What you are asked to do:
Reproduce the lines of the material exactly, excluding every image.

Collected data:
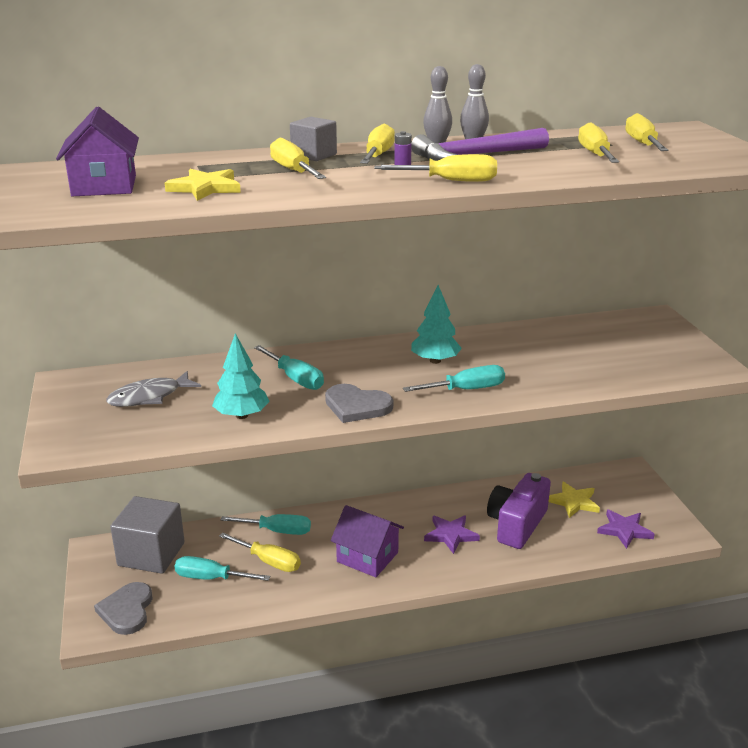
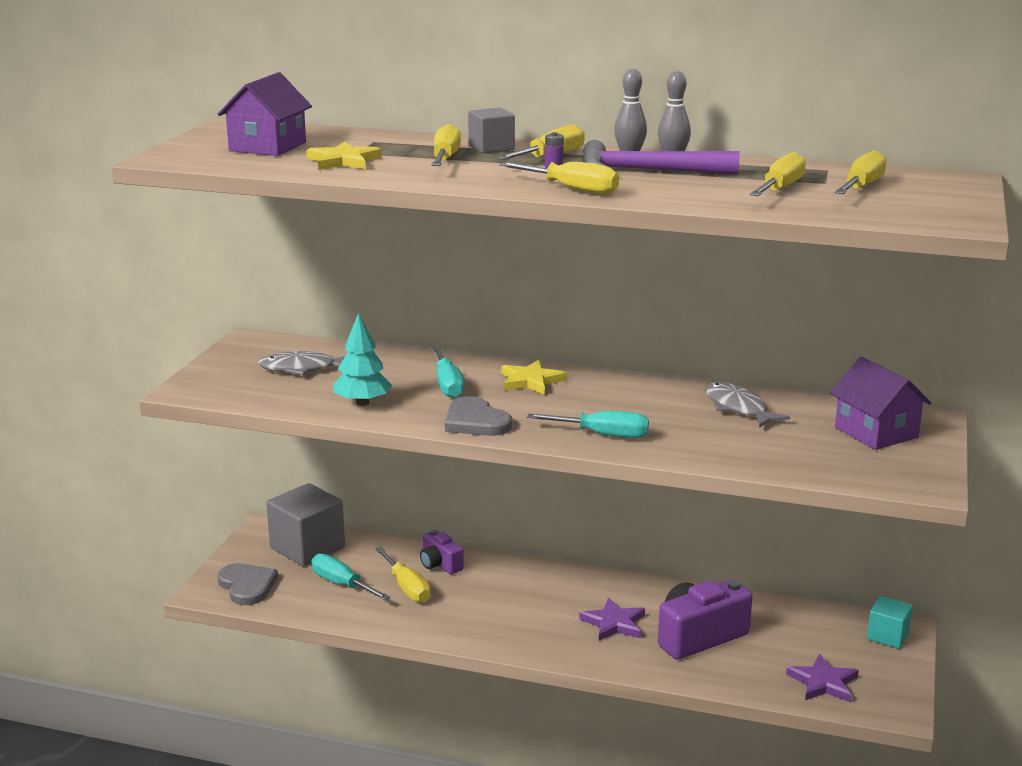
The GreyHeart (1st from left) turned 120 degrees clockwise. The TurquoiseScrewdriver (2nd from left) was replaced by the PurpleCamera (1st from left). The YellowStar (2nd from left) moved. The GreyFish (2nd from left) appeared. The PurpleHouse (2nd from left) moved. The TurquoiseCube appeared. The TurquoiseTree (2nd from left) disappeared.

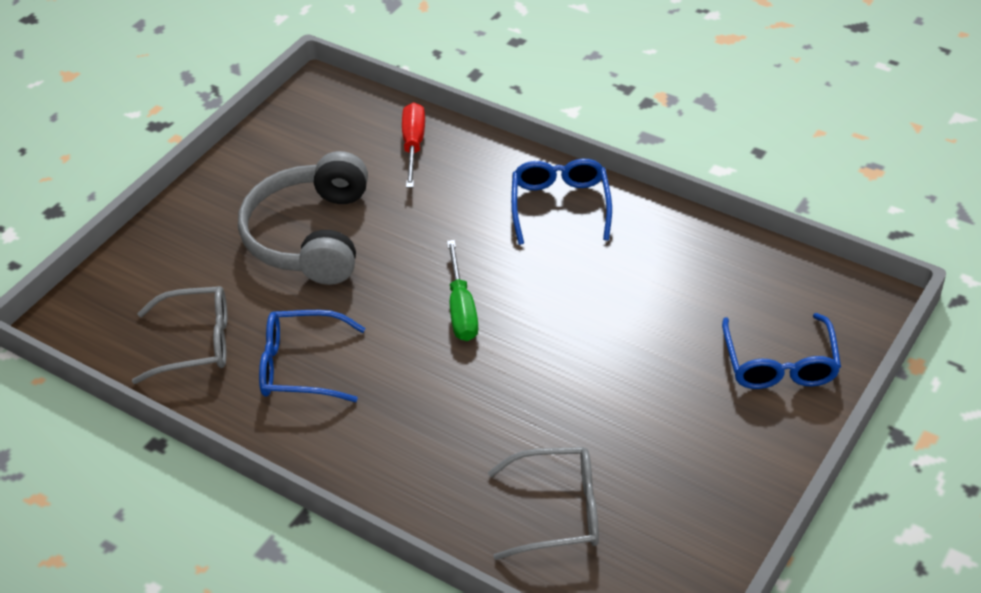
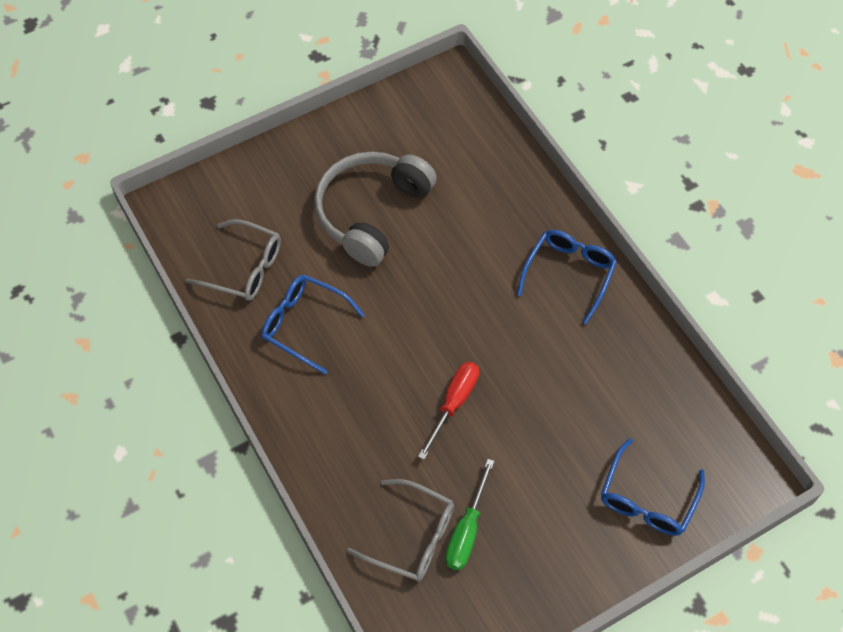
The RedScrewdriver moved. The GreenScrewdriver moved.

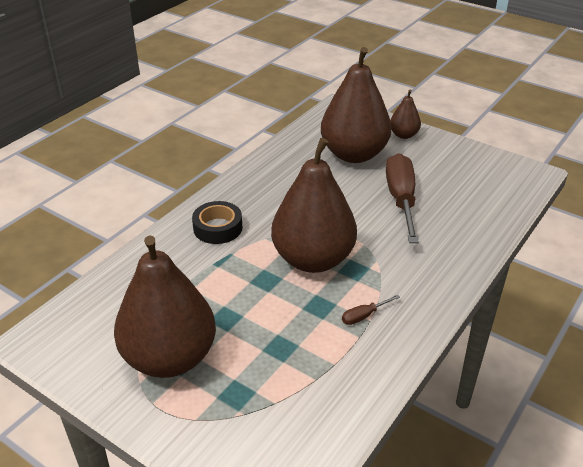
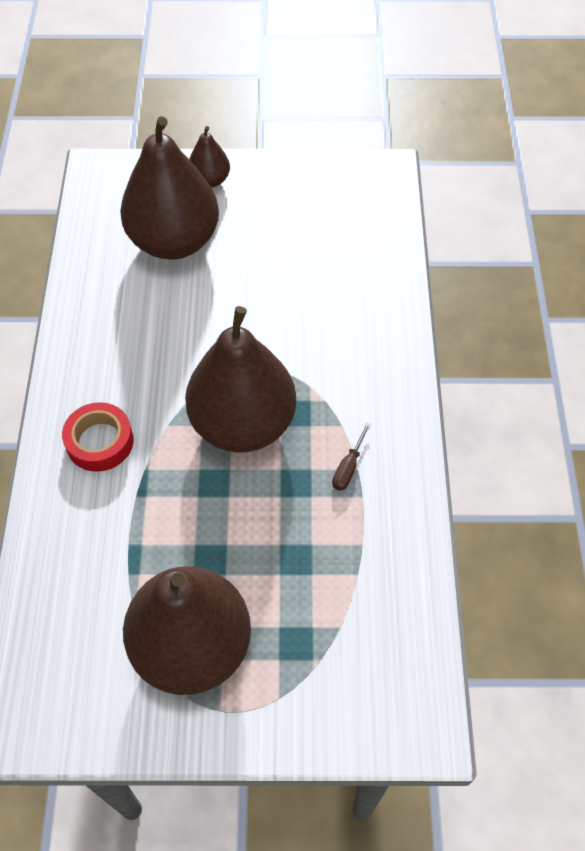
The BlackTape became the RedTape. The BrownScrewdriver (2nd from left) disappeared.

Answer for this exercise:
The GreyHeart (1st from left) turned 120 degrees clockwise. The TurquoiseScrewdriver (2nd from left) was replaced by the PurpleCamera (1st from left). The YellowStar (2nd from left) moved. The GreyFish (2nd from left) appeared. The PurpleHouse (2nd from left) moved. The TurquoiseCube appeared. The TurquoiseTree (2nd from left) disappeared.

The RedScrewdriver moved. The GreenScrewdriver moved.

The BlackTape became the RedTape. The BrownScrewdriver (2nd from left) disappeared.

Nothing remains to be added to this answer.